## Exercise goal
Search the entries for the string "turned" and give the number of lines that hold it, nothing more.

[[ Materials provided open ]]

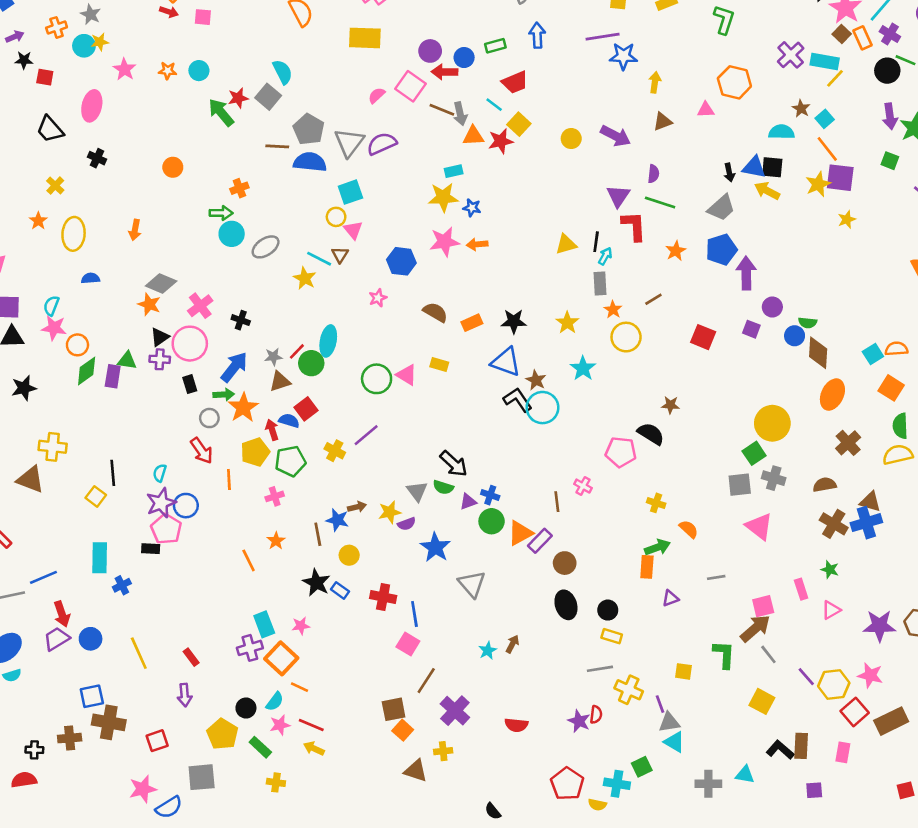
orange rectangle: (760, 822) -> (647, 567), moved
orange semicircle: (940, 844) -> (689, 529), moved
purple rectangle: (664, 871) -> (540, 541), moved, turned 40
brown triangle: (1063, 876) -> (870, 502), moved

[[ Materials provided closed ]]
[[ Materials provided open ]]

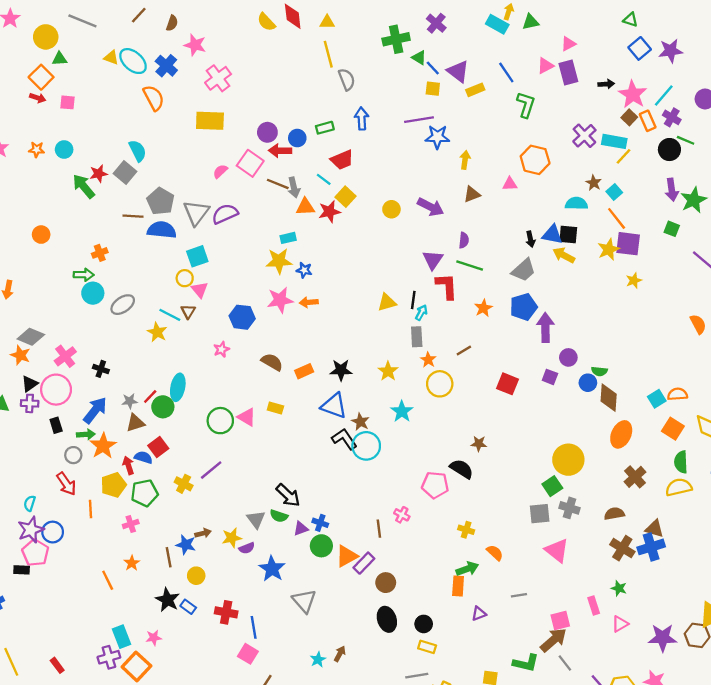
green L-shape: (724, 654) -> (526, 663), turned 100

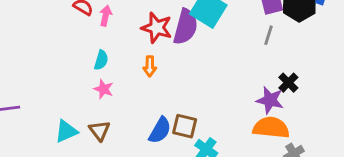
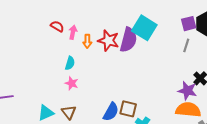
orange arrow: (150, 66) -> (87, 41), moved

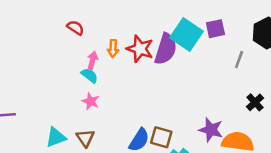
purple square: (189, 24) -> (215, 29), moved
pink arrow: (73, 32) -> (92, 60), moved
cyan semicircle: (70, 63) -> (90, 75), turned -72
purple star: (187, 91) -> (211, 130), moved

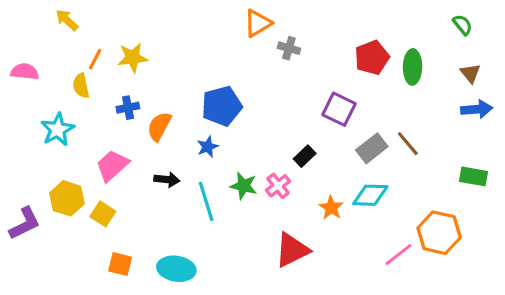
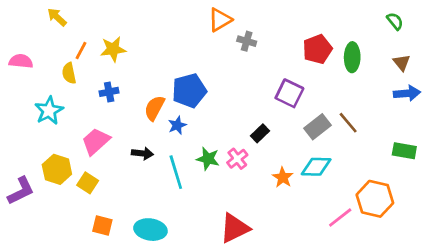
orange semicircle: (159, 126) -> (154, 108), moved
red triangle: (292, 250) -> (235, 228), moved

[[ Materials provided closed ]]

## Output of the task
3